◆ **About this task**
After reading the data below, copy out every line that contains the word "turned".

◆ **Before-and-after object lists**
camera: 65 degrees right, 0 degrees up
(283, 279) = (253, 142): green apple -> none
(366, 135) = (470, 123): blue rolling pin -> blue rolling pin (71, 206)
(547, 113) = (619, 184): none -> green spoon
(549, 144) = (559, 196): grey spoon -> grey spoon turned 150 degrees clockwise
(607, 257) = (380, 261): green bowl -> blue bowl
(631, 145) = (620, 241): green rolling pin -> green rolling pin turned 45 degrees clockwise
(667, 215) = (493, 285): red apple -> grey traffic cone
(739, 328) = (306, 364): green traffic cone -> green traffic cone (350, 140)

...

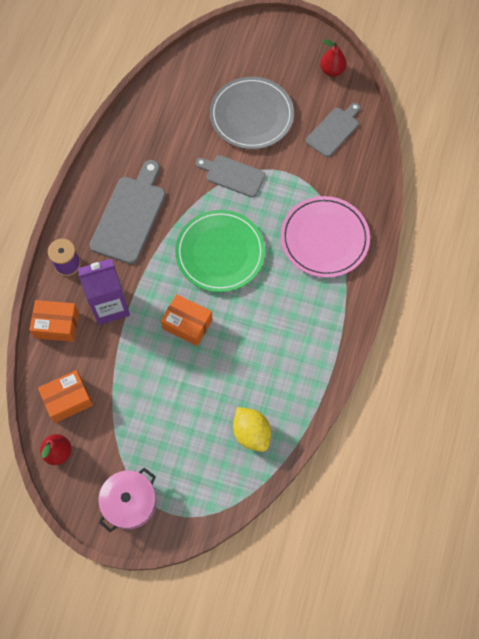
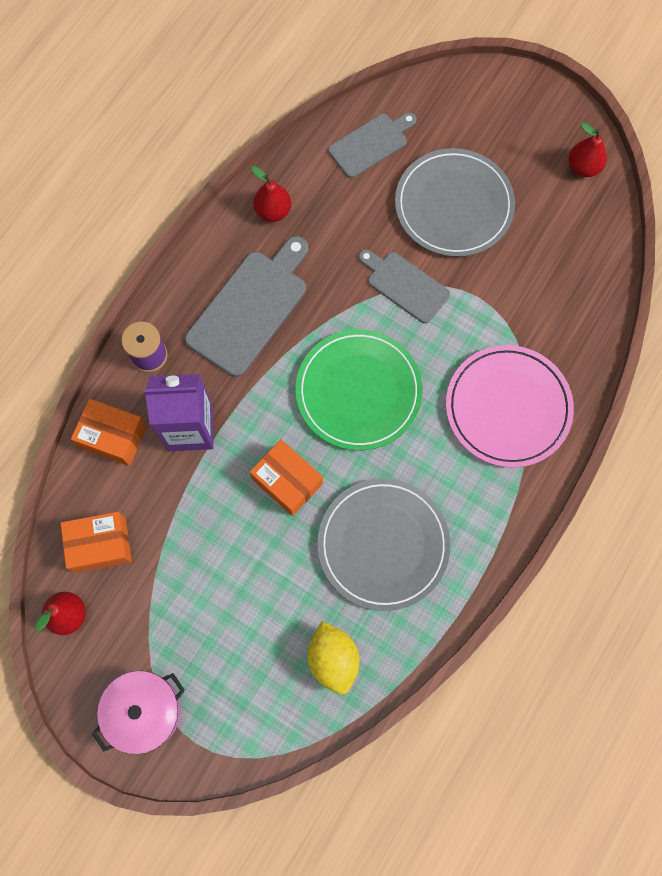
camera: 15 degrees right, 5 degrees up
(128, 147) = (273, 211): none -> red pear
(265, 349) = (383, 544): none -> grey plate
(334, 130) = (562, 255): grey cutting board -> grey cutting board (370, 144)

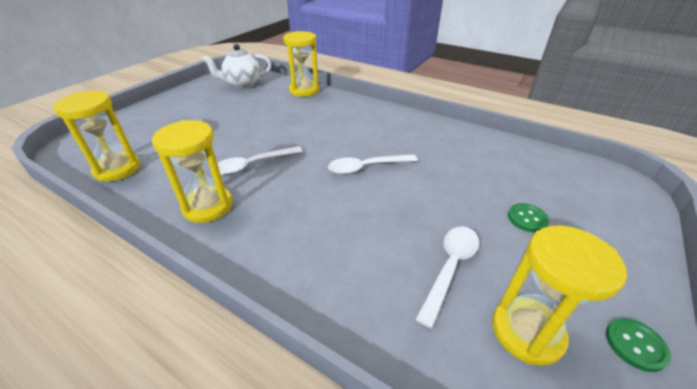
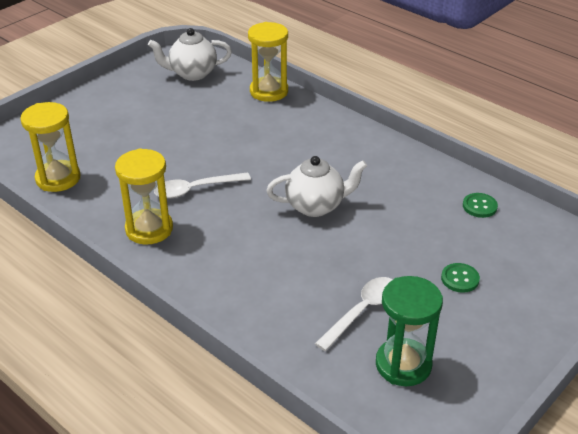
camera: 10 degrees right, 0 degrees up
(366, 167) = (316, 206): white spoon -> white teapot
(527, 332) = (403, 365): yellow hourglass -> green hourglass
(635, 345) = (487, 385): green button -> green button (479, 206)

◆ **Solution to the exercise**
(549, 144) = (559, 196): grey spoon -> grey spoon turned 150 degrees clockwise
(631, 145) = (620, 241): green rolling pin -> green rolling pin turned 45 degrees clockwise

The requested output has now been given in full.